:: Task brief ::
Every line below that holds the string "none" should be copied.
_ _ _
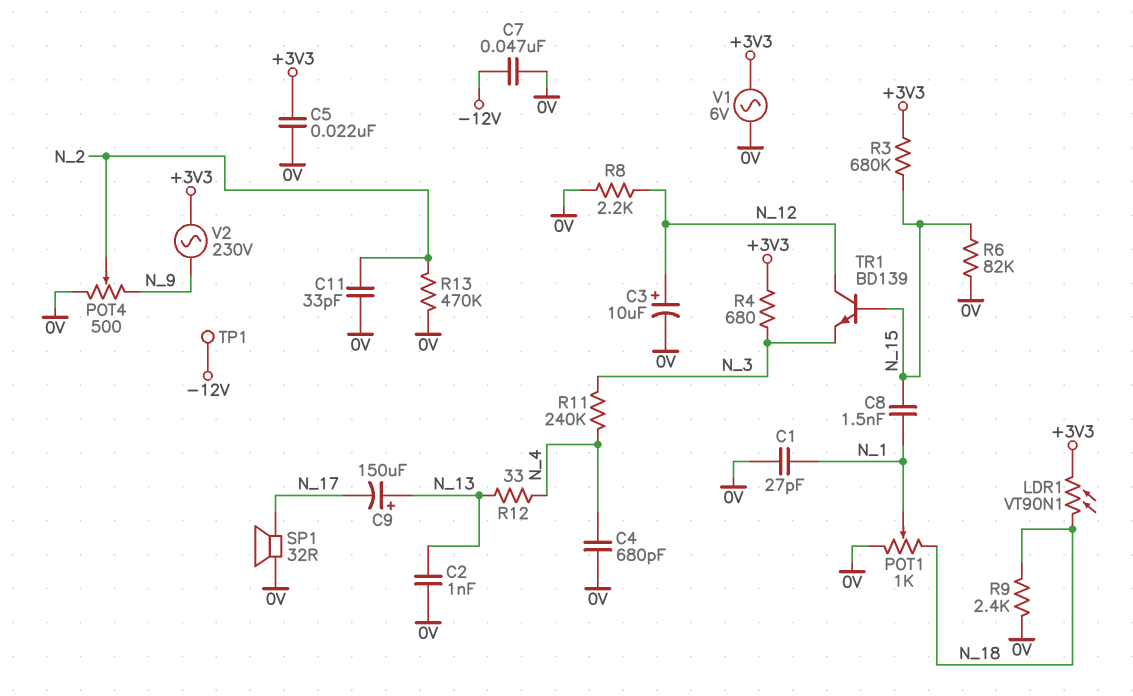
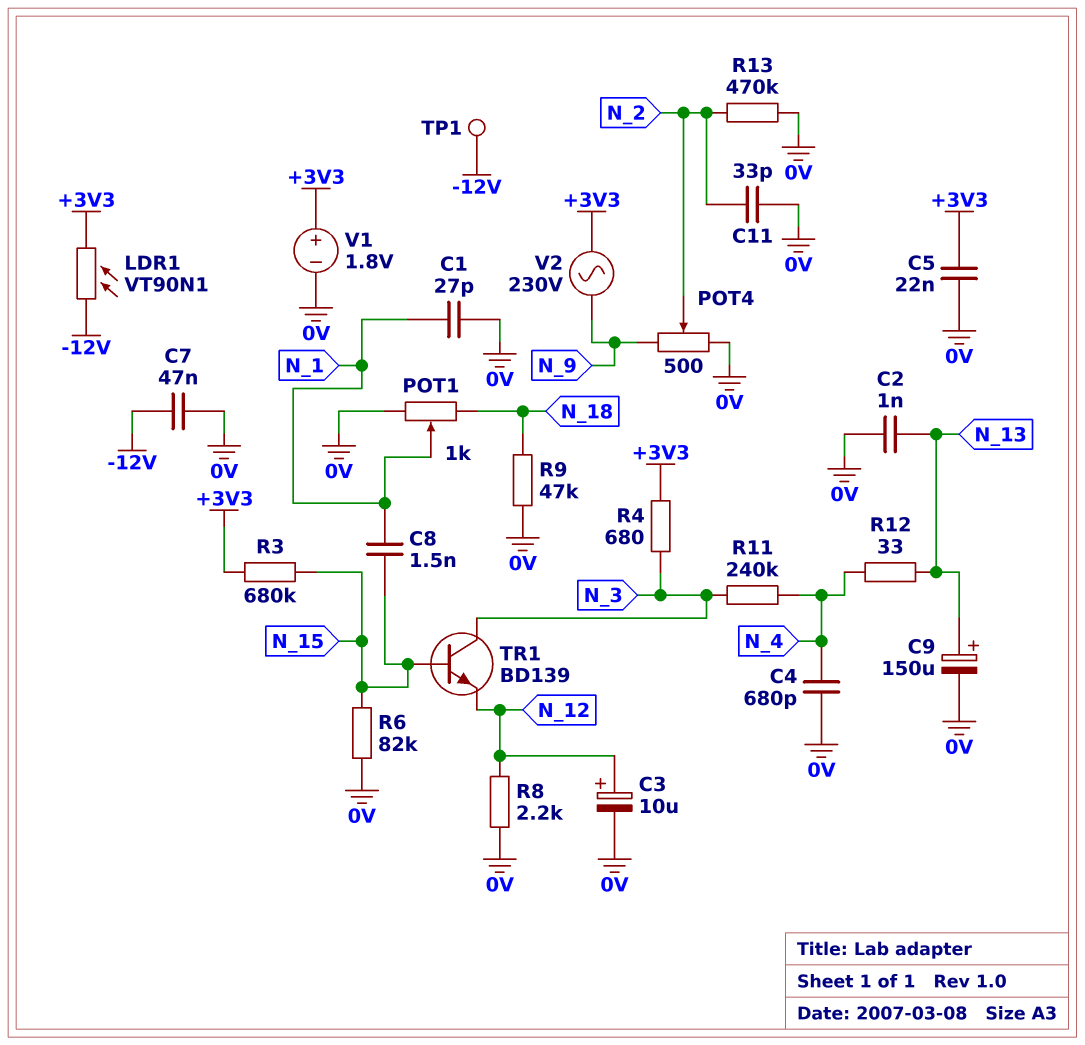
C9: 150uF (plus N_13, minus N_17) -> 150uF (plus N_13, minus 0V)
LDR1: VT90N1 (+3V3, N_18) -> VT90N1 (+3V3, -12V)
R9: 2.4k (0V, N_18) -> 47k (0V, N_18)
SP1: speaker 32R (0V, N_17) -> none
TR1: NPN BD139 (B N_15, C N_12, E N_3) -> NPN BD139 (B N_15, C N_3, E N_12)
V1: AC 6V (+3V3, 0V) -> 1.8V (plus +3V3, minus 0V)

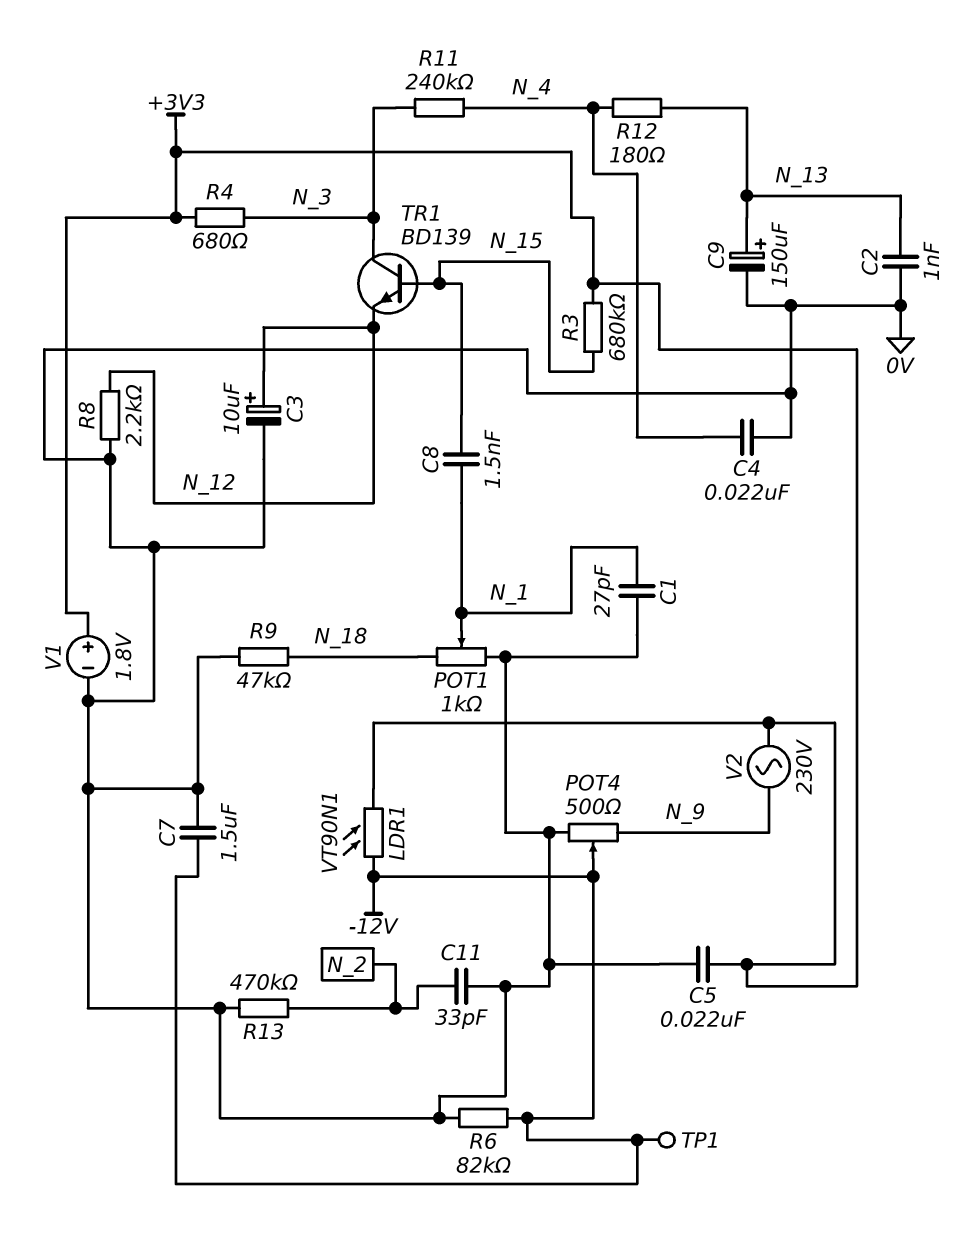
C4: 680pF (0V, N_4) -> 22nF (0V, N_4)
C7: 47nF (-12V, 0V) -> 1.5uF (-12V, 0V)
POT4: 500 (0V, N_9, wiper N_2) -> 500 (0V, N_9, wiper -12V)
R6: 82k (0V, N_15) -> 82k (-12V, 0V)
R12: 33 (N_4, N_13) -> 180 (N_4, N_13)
_ _ _
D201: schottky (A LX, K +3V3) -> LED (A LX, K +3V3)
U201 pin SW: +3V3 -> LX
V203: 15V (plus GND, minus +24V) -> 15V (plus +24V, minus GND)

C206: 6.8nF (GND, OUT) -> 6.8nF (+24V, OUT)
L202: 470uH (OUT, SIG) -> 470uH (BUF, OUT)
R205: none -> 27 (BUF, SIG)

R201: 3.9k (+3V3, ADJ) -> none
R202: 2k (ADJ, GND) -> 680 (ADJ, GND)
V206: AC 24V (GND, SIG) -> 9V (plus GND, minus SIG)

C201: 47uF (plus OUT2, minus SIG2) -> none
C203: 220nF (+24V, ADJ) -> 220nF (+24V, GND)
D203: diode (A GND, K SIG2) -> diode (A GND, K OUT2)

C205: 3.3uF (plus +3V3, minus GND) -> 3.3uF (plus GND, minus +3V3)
_ _ _
:: Written answer ::
SP1: speaker 32R (0V, N_17) -> none
R205: none -> 27 (BUF, SIG)
R201: 3.9k (+3V3, ADJ) -> none
C201: 47uF (plus OUT2, minus SIG2) -> none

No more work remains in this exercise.